===== Data for analysis

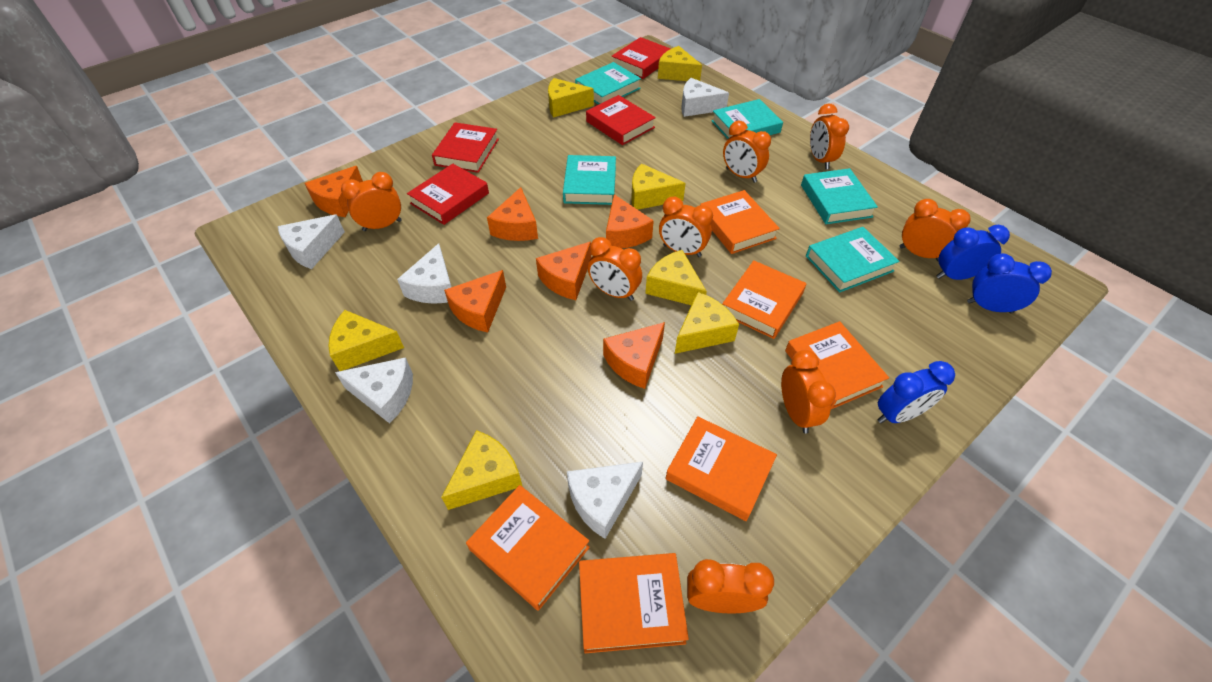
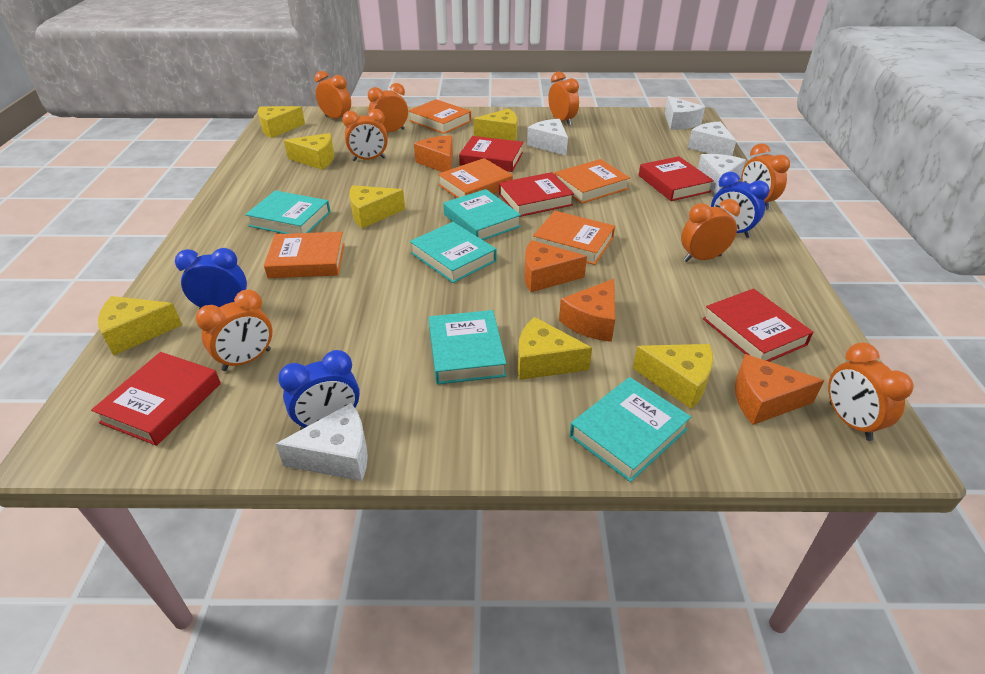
orange book: 6 -> 5
orange cheese: 6 -> 4
red book: 4 -> 5

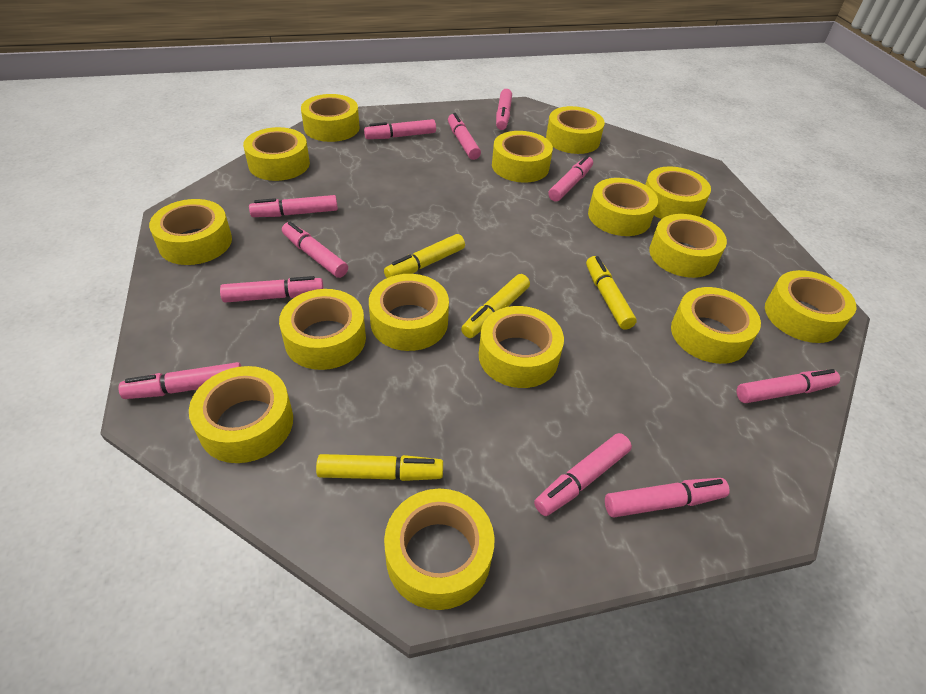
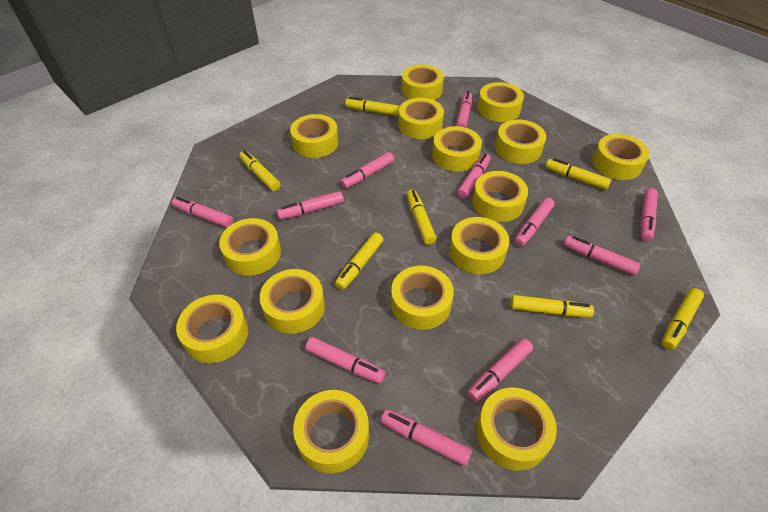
yellow marker: 4 -> 7

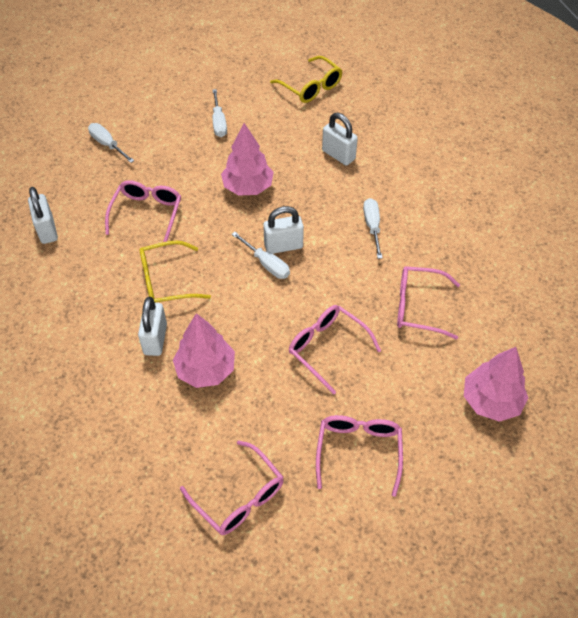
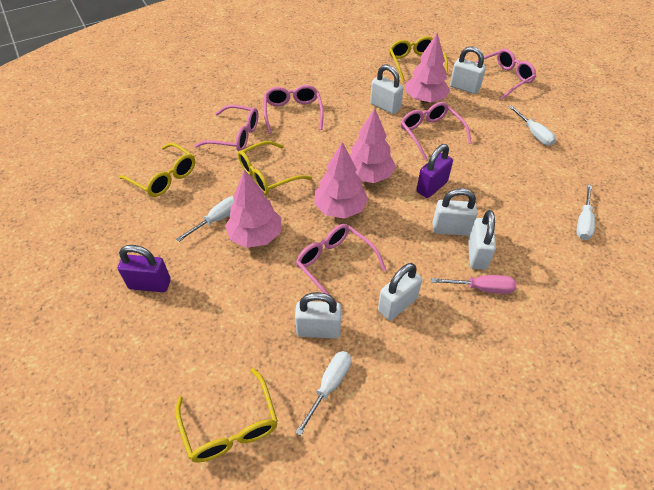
pink screwdriver: 0 -> 1
pink tree: 3 -> 4
purple padlock: 0 -> 2
white padlock: 4 -> 6
yellow glasses: 2 -> 4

==========

Exercise instructions:
Print, without pictures, exactly the lines from the one containing "red book: 4 -> 5" through the final line of the records above.

Reply:
red book: 4 -> 5

yellow marker: 4 -> 7

pink screwdriver: 0 -> 1
pink tree: 3 -> 4
purple padlock: 0 -> 2
white padlock: 4 -> 6
yellow glasses: 2 -> 4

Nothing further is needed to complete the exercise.